EXERCISE MATERIAL.

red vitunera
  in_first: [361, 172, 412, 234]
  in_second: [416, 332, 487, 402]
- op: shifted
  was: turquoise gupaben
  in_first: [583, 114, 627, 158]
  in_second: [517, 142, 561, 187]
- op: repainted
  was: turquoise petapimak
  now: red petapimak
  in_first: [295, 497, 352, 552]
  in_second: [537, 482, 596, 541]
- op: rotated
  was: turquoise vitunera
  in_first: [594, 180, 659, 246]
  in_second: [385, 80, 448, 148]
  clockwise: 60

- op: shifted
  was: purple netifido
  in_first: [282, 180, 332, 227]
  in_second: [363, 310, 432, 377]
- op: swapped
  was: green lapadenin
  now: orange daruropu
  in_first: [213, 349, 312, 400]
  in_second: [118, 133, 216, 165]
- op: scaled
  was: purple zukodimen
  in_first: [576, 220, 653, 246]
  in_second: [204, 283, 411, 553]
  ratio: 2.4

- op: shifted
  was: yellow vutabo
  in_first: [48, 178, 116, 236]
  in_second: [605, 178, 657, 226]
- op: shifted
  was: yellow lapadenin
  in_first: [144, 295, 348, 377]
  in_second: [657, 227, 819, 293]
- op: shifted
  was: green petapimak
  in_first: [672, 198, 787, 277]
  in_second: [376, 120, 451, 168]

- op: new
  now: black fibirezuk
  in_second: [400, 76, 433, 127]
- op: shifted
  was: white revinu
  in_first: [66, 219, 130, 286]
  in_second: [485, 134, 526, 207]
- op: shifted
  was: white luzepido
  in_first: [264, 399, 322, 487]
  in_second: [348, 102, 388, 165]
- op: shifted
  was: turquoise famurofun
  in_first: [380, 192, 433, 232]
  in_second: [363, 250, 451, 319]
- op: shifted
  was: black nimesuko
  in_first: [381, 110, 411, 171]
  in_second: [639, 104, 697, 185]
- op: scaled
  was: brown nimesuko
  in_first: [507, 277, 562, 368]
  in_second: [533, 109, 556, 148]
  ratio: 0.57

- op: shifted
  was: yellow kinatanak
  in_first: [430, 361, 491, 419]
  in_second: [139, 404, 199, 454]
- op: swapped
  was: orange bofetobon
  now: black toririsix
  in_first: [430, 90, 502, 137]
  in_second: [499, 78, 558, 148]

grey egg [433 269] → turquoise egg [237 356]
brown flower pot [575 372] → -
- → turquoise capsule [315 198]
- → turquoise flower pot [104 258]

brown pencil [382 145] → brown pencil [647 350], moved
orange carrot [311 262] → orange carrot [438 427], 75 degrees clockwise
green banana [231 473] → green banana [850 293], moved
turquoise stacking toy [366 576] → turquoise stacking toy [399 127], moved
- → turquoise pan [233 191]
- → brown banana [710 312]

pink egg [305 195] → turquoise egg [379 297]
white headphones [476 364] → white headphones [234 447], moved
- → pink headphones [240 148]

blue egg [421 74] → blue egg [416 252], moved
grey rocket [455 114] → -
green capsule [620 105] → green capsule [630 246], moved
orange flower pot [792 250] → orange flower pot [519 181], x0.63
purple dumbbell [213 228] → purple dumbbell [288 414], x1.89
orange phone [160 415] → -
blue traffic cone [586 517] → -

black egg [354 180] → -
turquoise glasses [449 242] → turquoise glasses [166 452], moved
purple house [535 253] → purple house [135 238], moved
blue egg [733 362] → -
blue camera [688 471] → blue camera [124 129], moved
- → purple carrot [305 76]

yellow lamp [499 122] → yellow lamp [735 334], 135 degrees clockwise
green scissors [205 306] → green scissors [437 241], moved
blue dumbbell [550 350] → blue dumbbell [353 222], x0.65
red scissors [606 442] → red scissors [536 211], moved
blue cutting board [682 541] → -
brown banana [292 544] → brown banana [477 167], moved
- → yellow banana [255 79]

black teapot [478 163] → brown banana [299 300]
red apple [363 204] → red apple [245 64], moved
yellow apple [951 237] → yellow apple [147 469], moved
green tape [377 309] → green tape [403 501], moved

WHAT THE TASK ASKS. Copy, from the data above, every line where the word "purple" appears.

ANSWER BOX.
  was: purple netifido
  was: purple zukodimen
purple dumbbell [213 228] → purple dumbbell [288 414], x1.89
purple house [535 253] → purple house [135 238], moved
- → purple carrot [305 76]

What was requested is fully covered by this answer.